[Excerpted records]:
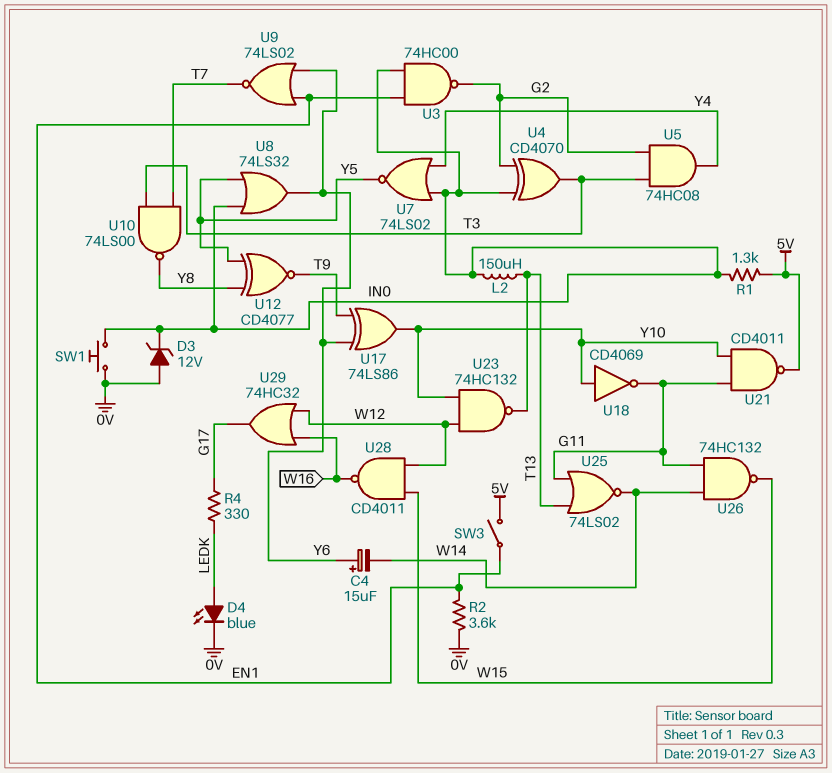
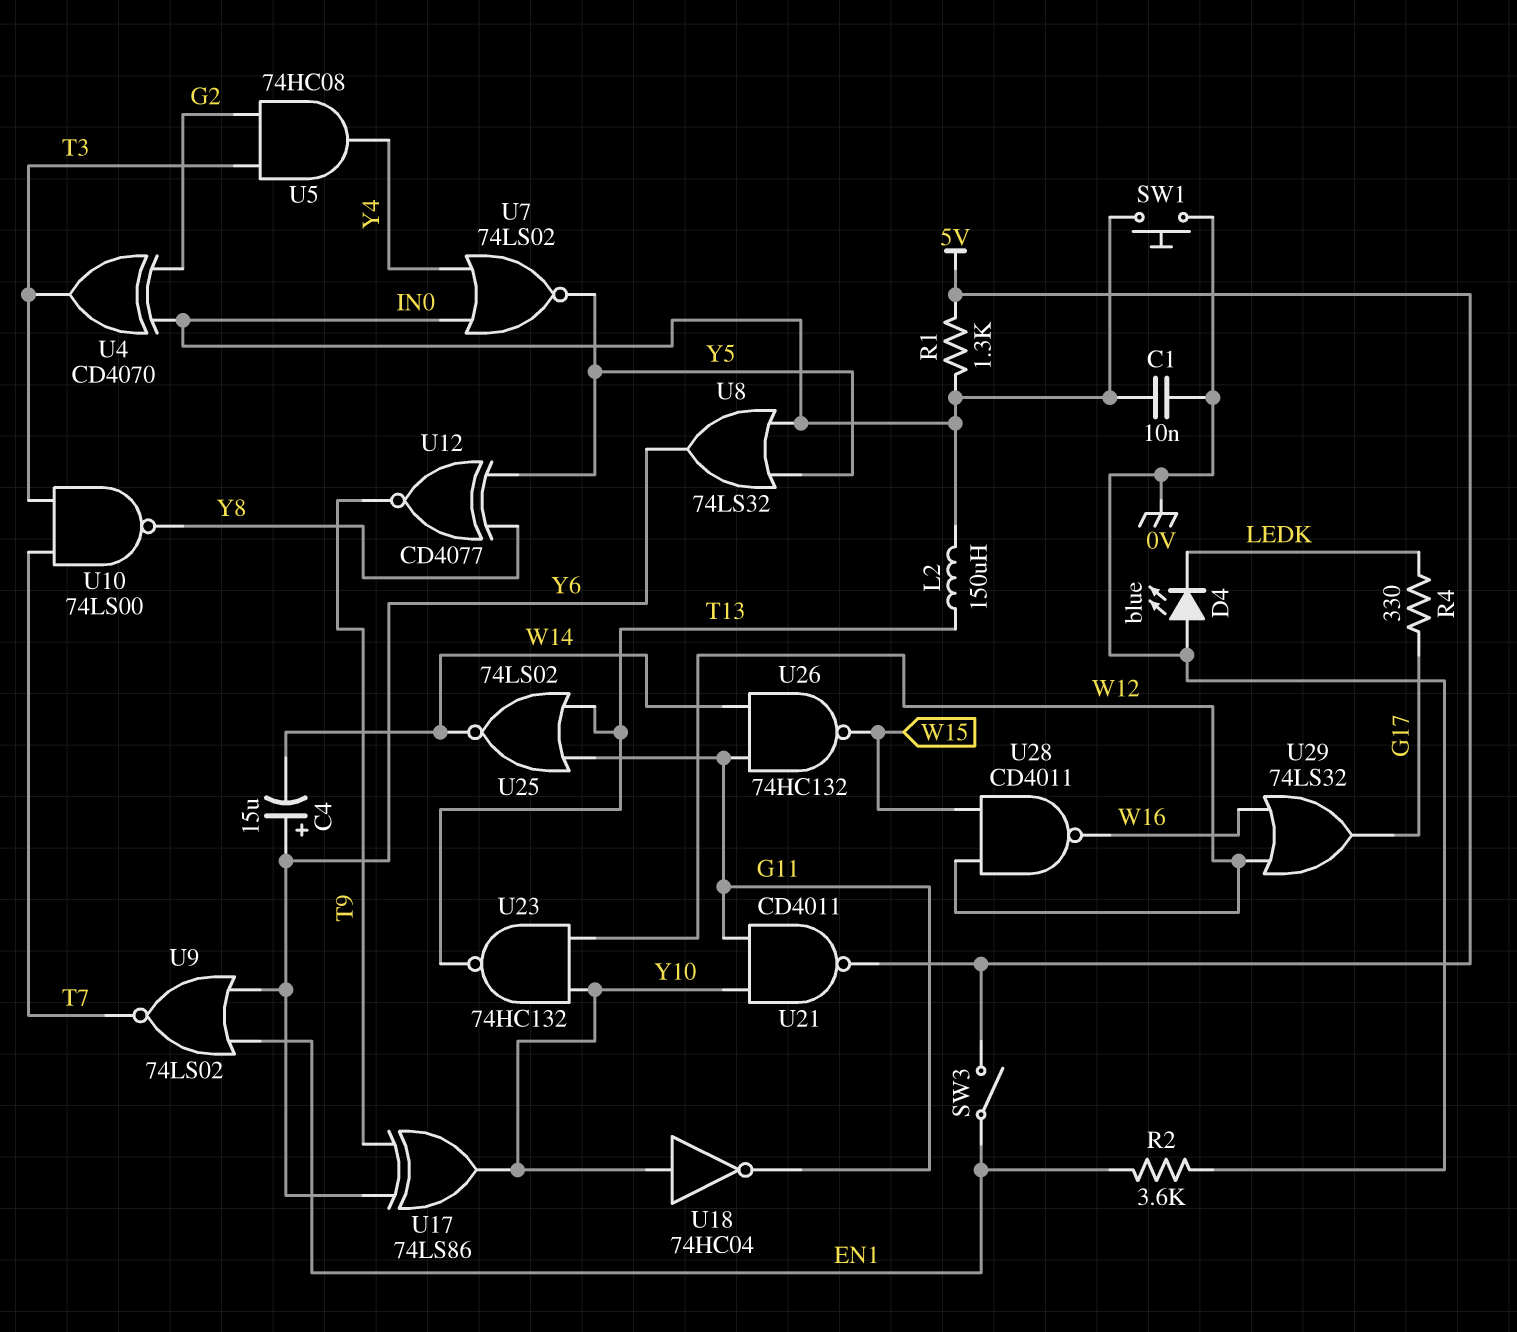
C1: none -> 10nF (0V, IN0)
D3: zener 12V (A 0V, K IN0) -> none
D4: LED blue (A LEDK, K 0V) -> LED blue (A 0V, K LEDK)
U3: NAND 74HC00 (in EN1, in IN0, out G2) -> none
U18: NOT CD4069 (in Y10, out G11) -> NOT 74HC04 (in Y10, out G11)
U29: OR 74HC32 (in W12, in W16, out G17) -> OR 74LS32 (in W12, in W16, out G17)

[Problem to work on]:
Give back exactly the lines running from the line that has "D3: zener 12V (A 0V, K IN0) -> none" to the end of the entries above.

[Finished exercise]:
D3: zener 12V (A 0V, K IN0) -> none
D4: LED blue (A LEDK, K 0V) -> LED blue (A 0V, K LEDK)
U3: NAND 74HC00 (in EN1, in IN0, out G2) -> none
U18: NOT CD4069 (in Y10, out G11) -> NOT 74HC04 (in Y10, out G11)
U29: OR 74HC32 (in W12, in W16, out G17) -> OR 74LS32 (in W12, in W16, out G17)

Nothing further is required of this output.